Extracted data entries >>
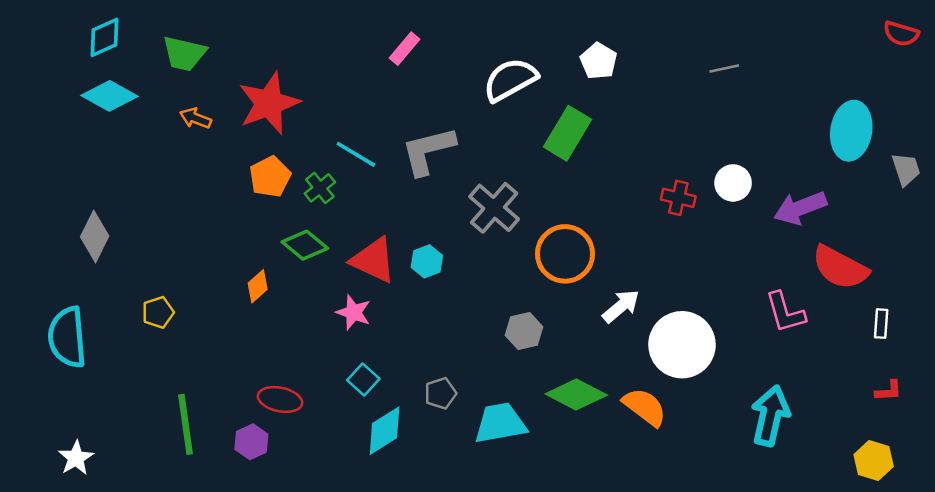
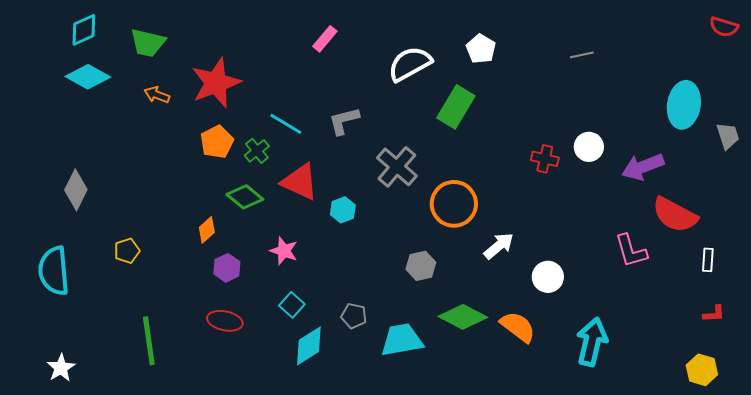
gray L-shape: (428, 151) -> (344, 121), size x0.7
red triangle: (373, 260) -> (300, 182), moved
white circle: (682, 345) -> (548, 277), size x0.6
gray pentagon: (441, 393) -> (354, 316), turned 30
cyan arrow: (770, 416) -> (592, 342), moved
purple hexagon: (251, 442) -> (227, 268), moved

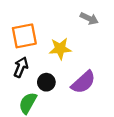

What you should do >> Could you set down exactly, and only, the lines from the line containing "gray pentagon: (441, 393)" through the last line of the records, both included, without the pictures?

Exercise solution >>
gray pentagon: (441, 393) -> (354, 316), turned 30
cyan arrow: (770, 416) -> (592, 342), moved
purple hexagon: (251, 442) -> (227, 268), moved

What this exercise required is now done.